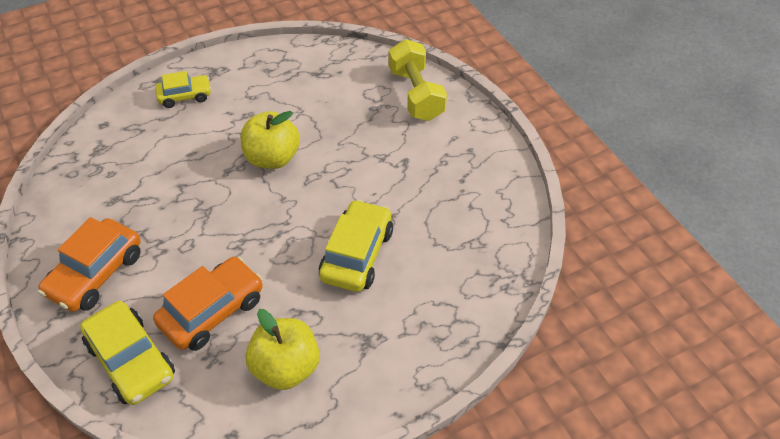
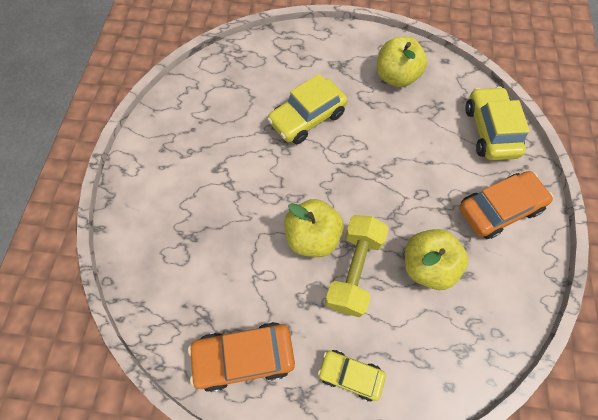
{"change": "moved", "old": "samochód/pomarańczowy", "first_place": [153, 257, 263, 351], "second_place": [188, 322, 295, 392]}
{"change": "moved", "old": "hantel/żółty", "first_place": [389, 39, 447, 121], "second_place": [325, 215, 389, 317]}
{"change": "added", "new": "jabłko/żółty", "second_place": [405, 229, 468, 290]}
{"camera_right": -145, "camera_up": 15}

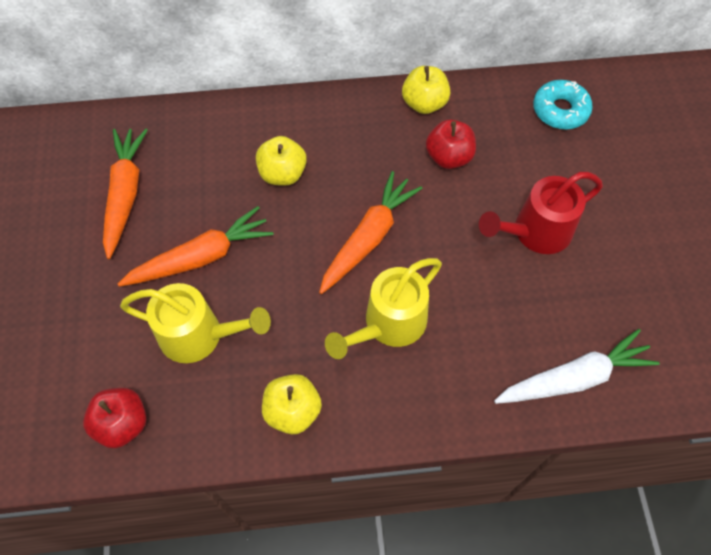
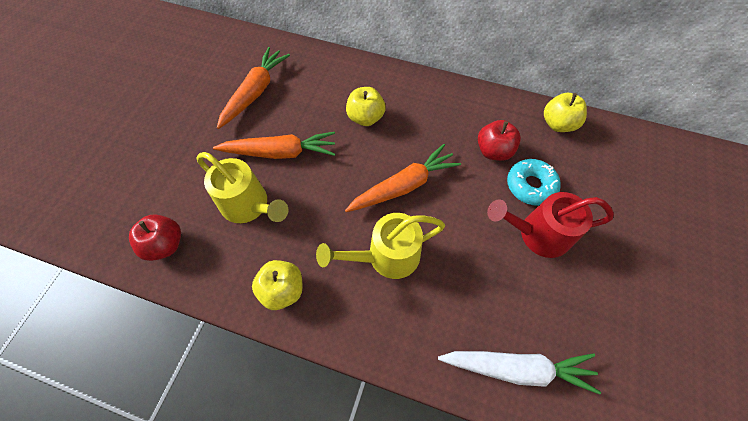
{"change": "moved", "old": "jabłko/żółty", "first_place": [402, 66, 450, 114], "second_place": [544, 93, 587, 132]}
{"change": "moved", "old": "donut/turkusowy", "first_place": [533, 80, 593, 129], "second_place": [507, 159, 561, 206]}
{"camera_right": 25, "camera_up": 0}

• **Exercise details**: Will you set down the records word for word while leaving out every picture?

• **Answer to the problem**:
{"change": "moved", "old": "samochód/pomarańczowy", "first_place": [153, 257, 263, 351], "second_place": [188, 322, 295, 392]}
{"change": "moved", "old": "hantel/żółty", "first_place": [389, 39, 447, 121], "second_place": [325, 215, 389, 317]}
{"change": "added", "new": "jabłko/żółty", "second_place": [405, 229, 468, 290]}
{"camera_right": -145, "camera_up": 15}

{"change": "moved", "old": "jabłko/żółty", "first_place": [402, 66, 450, 114], "second_place": [544, 93, 587, 132]}
{"change": "moved", "old": "donut/turkusowy", "first_place": [533, 80, 593, 129], "second_place": [507, 159, 561, 206]}
{"camera_right": 25, "camera_up": 0}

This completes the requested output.